### REQUEST
Copy the rows beginning with the line that contains "This screenshot has" and ending with the line that contains "at that location.", replacing "screenshot" with "image" and changing nothing else. Leave out the pictures.

### EXTRACTED DATA
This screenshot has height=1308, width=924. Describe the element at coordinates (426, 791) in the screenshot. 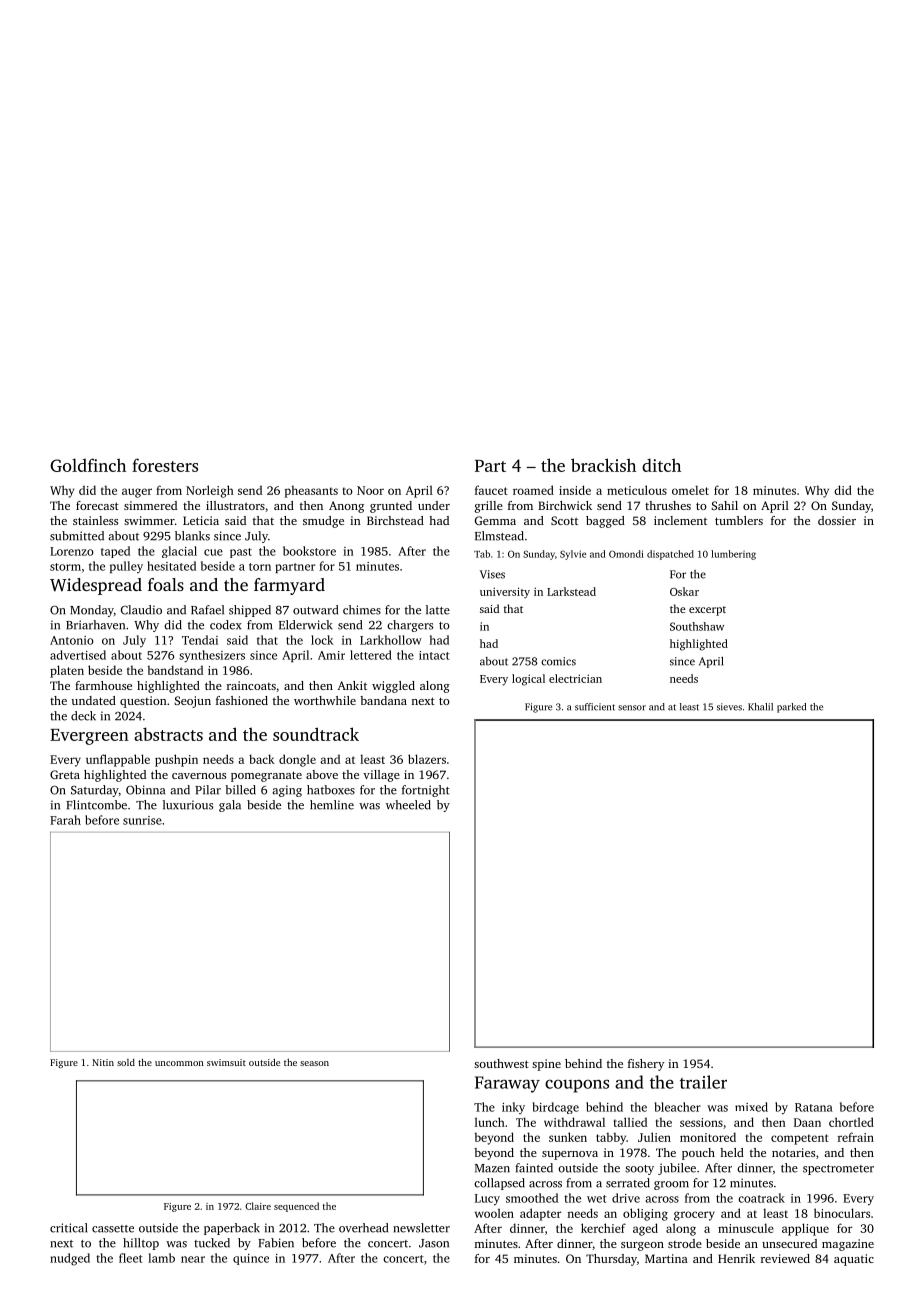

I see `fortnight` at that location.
---
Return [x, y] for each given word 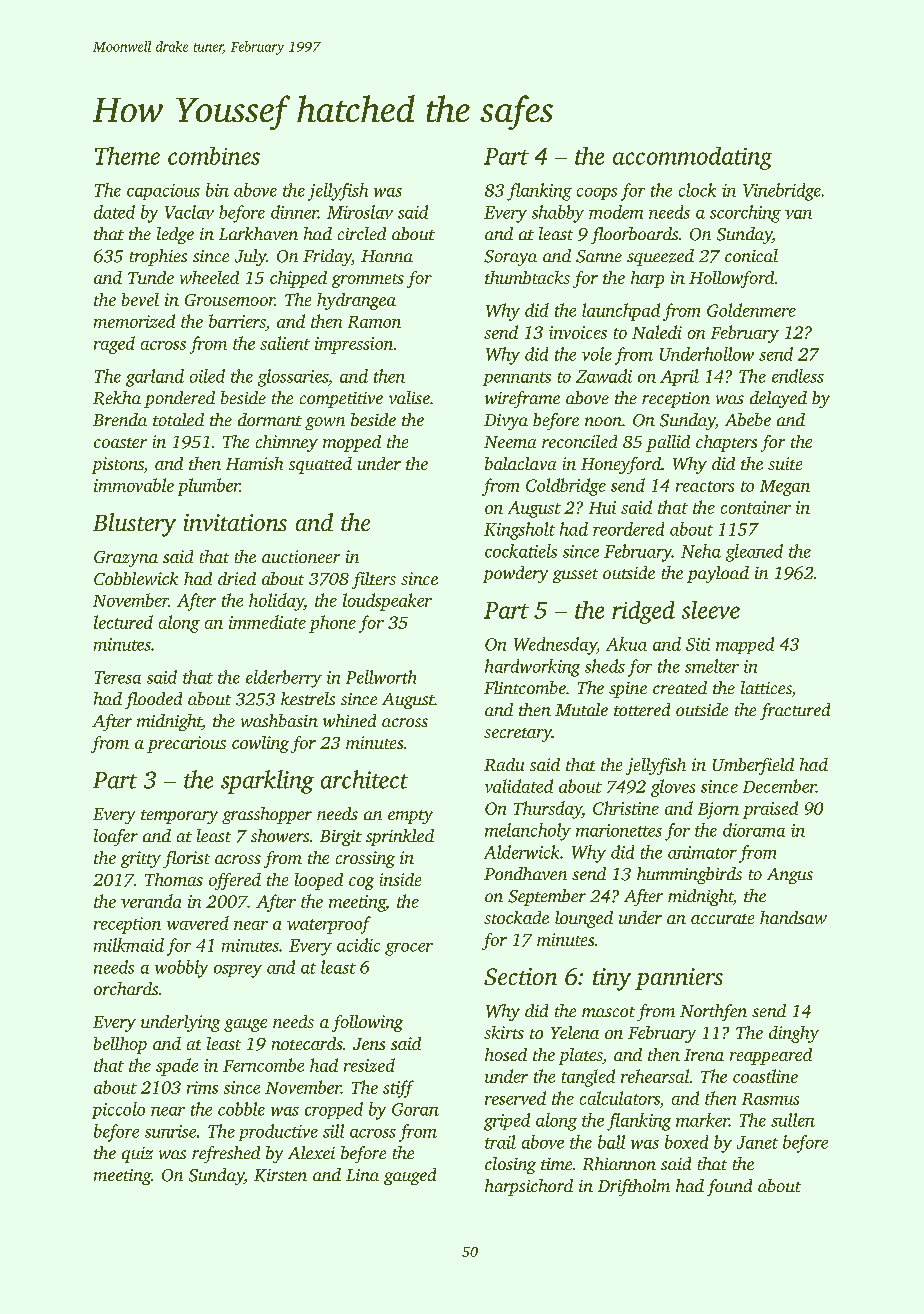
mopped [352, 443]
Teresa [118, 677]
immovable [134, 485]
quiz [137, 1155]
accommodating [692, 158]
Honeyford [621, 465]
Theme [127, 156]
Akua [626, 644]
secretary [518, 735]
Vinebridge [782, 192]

### REPLY TO THE EXERCISE
This image has height=1308, width=924. Describe the element at coordinates (426, 791) in the image. 

I see `fortnight` at that location.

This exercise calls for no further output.